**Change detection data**
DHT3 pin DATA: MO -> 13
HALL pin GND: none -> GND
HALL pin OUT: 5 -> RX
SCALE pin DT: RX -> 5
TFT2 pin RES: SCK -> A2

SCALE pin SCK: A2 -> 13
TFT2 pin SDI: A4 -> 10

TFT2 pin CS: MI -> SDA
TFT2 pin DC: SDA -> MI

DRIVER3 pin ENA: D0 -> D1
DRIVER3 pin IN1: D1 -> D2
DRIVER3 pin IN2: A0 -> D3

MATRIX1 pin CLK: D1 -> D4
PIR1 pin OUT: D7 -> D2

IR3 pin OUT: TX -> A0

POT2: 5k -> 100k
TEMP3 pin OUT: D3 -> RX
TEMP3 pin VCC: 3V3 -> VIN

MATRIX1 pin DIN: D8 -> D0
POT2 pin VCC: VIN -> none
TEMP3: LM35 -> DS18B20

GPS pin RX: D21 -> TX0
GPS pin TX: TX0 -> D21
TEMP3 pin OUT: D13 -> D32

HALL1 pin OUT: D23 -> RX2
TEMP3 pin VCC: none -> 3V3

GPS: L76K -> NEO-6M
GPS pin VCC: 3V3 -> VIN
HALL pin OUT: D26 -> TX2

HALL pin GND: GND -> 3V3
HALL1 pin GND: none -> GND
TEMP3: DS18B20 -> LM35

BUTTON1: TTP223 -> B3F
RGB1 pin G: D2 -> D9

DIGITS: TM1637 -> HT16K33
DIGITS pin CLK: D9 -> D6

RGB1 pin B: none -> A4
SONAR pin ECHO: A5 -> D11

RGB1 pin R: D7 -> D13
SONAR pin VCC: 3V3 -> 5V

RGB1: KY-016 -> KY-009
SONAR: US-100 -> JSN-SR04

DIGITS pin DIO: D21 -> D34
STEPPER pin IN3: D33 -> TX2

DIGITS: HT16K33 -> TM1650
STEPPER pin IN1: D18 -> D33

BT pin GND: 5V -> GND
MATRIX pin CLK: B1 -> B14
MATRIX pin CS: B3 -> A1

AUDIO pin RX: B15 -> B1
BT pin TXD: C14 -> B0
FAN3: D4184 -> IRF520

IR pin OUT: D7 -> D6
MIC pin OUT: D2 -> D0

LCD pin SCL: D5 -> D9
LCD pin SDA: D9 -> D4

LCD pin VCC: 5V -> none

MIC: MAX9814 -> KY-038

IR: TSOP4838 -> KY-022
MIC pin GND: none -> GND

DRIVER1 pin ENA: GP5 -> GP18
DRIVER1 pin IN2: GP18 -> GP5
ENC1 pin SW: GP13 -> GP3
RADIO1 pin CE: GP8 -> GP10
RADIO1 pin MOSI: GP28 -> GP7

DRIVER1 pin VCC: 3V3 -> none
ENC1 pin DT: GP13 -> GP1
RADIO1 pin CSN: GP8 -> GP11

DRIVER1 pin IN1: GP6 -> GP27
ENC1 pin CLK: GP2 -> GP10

**Work order**
Nothing but the lines above from the one containing "TFT2 pin SDI: A4 -> 10" through the one containing "GPS pin TX: TX0 -> D21" should appear in the answer, each repeated exactly.

**Written response**
TFT2 pin SDI: A4 -> 10

TFT2 pin CS: MI -> SDA
TFT2 pin DC: SDA -> MI

DRIVER3 pin ENA: D0 -> D1
DRIVER3 pin IN1: D1 -> D2
DRIVER3 pin IN2: A0 -> D3

MATRIX1 pin CLK: D1 -> D4
PIR1 pin OUT: D7 -> D2

IR3 pin OUT: TX -> A0

POT2: 5k -> 100k
TEMP3 pin OUT: D3 -> RX
TEMP3 pin VCC: 3V3 -> VIN

MATRIX1 pin DIN: D8 -> D0
POT2 pin VCC: VIN -> none
TEMP3: LM35 -> DS18B20

GPS pin RX: D21 -> TX0
GPS pin TX: TX0 -> D21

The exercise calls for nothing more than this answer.